◆ **DATA PROVIDED**
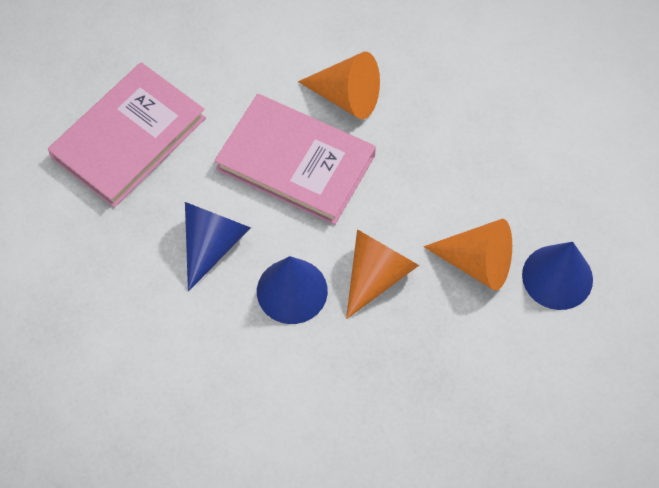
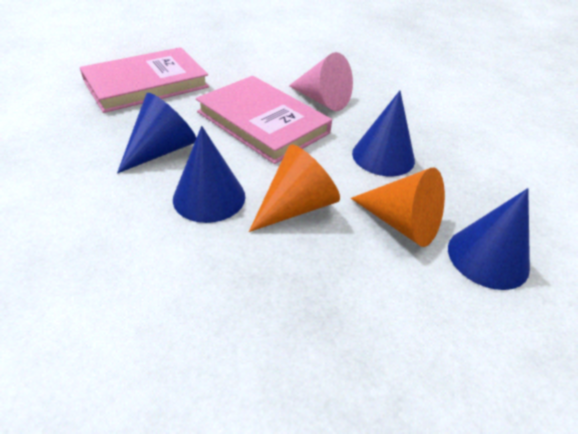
camera: 15 degrees right, 20 degrees down
(347, 97) = (322, 100): orange cone -> pink cone
(440, 174) = (383, 156): none -> blue cone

◆ **PROBLEM DETAILS**
Print the entire listing precisely as written, omitting the images it holds.

◆ **TASK RESPONSE**
camera: 15 degrees right, 20 degrees down
(347, 97) = (322, 100): orange cone -> pink cone
(440, 174) = (383, 156): none -> blue cone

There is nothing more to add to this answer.